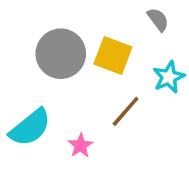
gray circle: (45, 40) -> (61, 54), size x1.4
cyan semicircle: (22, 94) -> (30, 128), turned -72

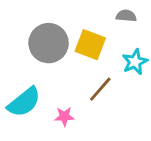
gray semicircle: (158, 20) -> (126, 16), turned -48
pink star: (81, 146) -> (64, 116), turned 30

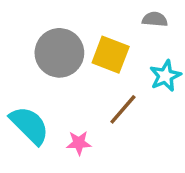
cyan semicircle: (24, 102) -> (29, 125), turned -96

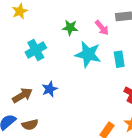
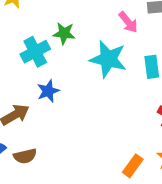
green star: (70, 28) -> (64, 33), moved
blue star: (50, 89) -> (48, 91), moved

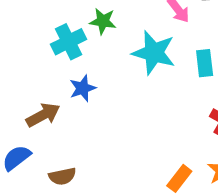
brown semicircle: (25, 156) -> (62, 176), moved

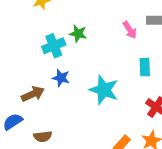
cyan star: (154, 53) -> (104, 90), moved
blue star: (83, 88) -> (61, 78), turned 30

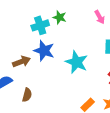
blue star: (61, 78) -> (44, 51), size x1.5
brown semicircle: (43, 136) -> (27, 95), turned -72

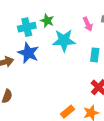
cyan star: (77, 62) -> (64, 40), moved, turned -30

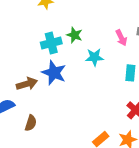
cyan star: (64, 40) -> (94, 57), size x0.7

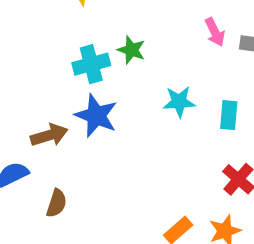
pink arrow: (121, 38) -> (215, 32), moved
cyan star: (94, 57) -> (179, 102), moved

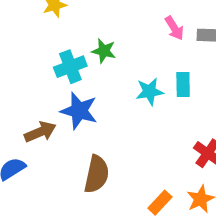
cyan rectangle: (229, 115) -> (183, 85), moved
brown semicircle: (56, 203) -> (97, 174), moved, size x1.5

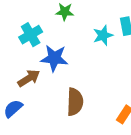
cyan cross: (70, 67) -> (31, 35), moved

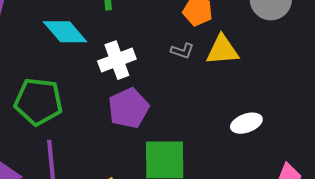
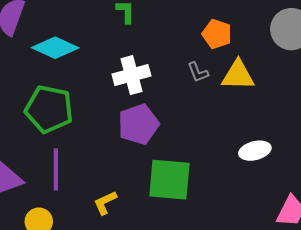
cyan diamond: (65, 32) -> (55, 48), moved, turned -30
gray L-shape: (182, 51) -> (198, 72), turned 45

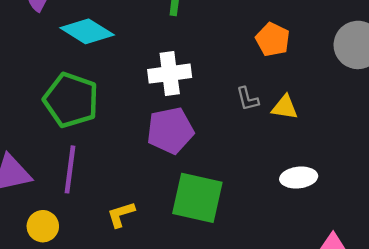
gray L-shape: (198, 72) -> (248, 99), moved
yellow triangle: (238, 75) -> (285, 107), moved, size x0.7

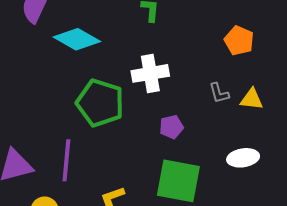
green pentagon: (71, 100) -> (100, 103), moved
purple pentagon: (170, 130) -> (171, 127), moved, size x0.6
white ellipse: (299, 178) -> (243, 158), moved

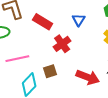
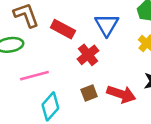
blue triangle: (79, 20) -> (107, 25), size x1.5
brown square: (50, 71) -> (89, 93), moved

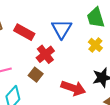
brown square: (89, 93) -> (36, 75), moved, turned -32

○ ○ ○ ○ ○ ○ ○

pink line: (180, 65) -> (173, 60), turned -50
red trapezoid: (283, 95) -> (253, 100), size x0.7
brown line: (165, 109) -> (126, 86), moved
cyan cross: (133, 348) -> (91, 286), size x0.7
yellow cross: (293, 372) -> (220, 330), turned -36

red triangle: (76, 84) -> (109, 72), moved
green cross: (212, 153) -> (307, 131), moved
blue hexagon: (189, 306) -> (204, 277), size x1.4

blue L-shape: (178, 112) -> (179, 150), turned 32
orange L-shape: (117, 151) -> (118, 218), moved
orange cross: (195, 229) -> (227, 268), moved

○ ○ ○ ○ ○ ○ ○

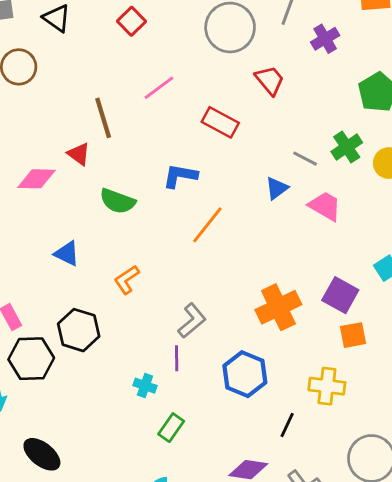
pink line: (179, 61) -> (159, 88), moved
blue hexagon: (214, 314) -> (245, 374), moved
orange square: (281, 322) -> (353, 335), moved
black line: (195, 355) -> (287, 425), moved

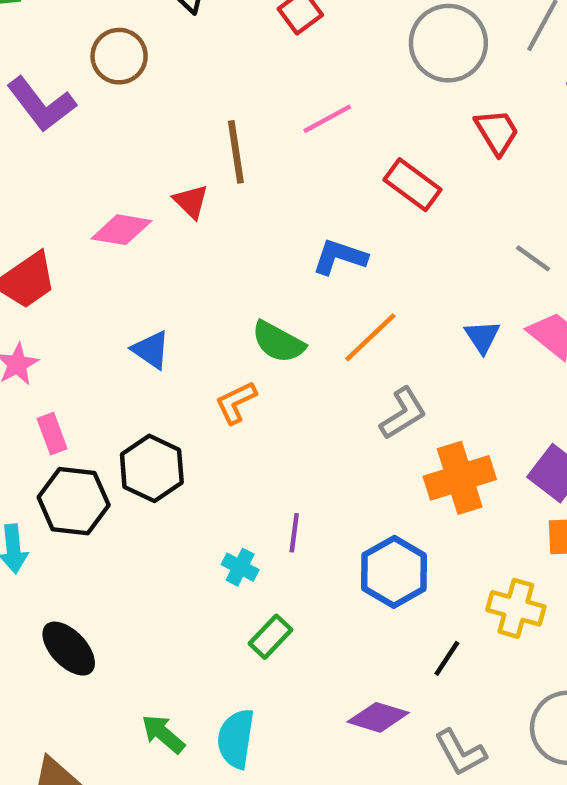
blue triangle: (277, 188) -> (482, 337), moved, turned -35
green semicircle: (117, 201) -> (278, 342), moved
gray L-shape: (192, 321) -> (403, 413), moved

○ ○ ○ ○ ○ ○ ○

Within the entries above, the lines from the one containing "green star: (70, 28) -> (64, 33), moved" through the one containing "gray L-shape: (198, 72) -> (248, 99), moved" are to be transcribed exactly, ends included, pictures excluded.

green star: (70, 28) -> (64, 33), moved
blue star: (50, 89) -> (48, 91), moved

brown semicircle: (25, 156) -> (62, 176), moved

cyan star: (154, 53) -> (104, 90), moved
blue star: (83, 88) -> (61, 78), turned 30

blue star: (61, 78) -> (44, 51), size x1.5
brown semicircle: (43, 136) -> (27, 95), turned -72

cyan star: (77, 62) -> (64, 40), moved, turned -30

cyan star: (64, 40) -> (94, 57), size x0.7

pink arrow: (121, 38) -> (215, 32), moved
cyan star: (94, 57) -> (179, 102), moved

cyan rectangle: (229, 115) -> (183, 85), moved
brown semicircle: (56, 203) -> (97, 174), moved, size x1.5

cyan cross: (70, 67) -> (31, 35), moved

cyan diamond: (65, 32) -> (55, 48), moved, turned -30
gray L-shape: (182, 51) -> (198, 72), turned 45

gray L-shape: (198, 72) -> (248, 99), moved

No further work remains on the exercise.